Within the listing that follows, reproduce exactly the lines starting at the line with "none -> black plate J2 level 1" and ending at the line with "none -> black cone K10 level 2", inclusive, and only those. Pictures are dropped.

'''

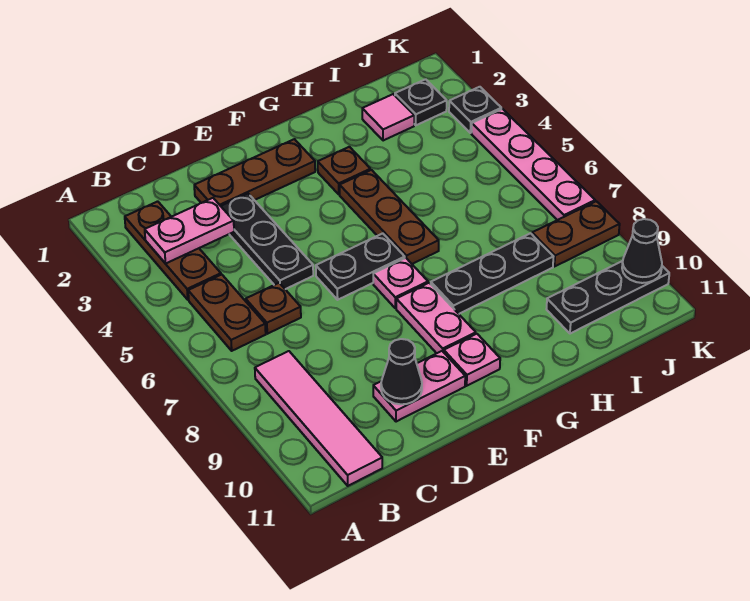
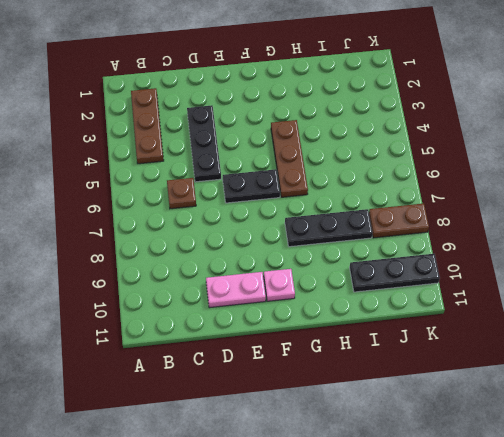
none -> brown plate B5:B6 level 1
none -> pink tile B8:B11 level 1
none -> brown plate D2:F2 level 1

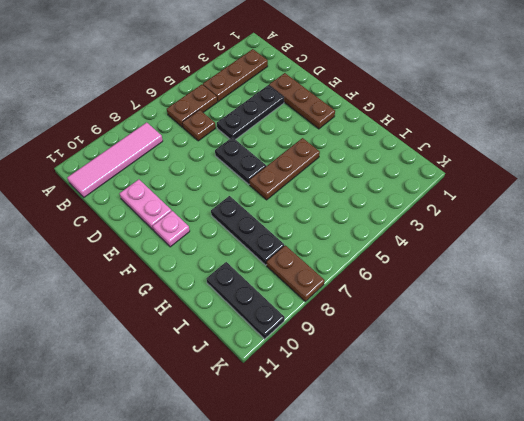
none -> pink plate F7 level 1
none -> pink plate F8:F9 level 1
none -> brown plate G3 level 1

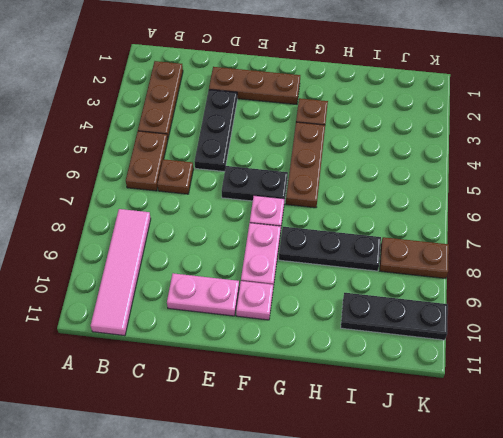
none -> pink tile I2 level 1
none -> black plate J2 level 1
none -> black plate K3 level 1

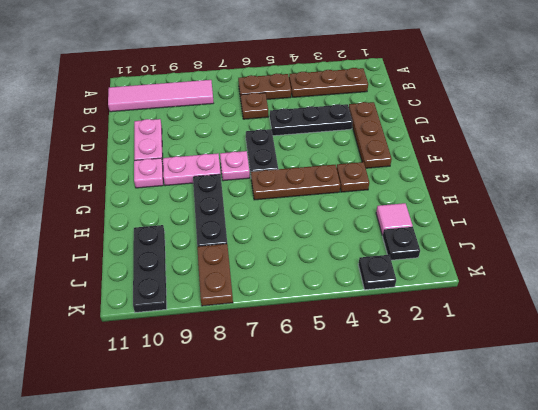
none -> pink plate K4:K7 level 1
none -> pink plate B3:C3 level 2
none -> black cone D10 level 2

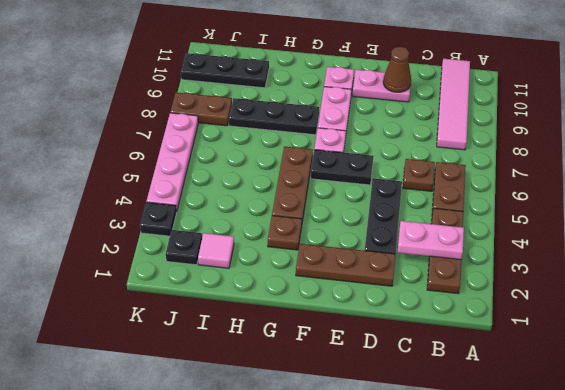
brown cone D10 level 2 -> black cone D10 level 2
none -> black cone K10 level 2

'''
'''

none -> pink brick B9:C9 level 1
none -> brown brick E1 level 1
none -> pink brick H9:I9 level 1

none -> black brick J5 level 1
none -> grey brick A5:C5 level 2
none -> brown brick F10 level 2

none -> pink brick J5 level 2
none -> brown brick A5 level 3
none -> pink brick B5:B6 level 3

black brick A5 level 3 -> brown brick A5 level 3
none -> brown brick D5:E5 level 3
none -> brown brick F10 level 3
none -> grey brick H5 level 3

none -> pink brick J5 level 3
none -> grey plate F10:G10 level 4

'''

* _PROBLEM SOLUTION_
none -> black plate J2 level 1
none -> black plate K3 level 1

none -> pink plate K4:K7 level 1
none -> pink plate B3:C3 level 2
none -> black cone D10 level 2

brown cone D10 level 2 -> black cone D10 level 2
none -> black cone K10 level 2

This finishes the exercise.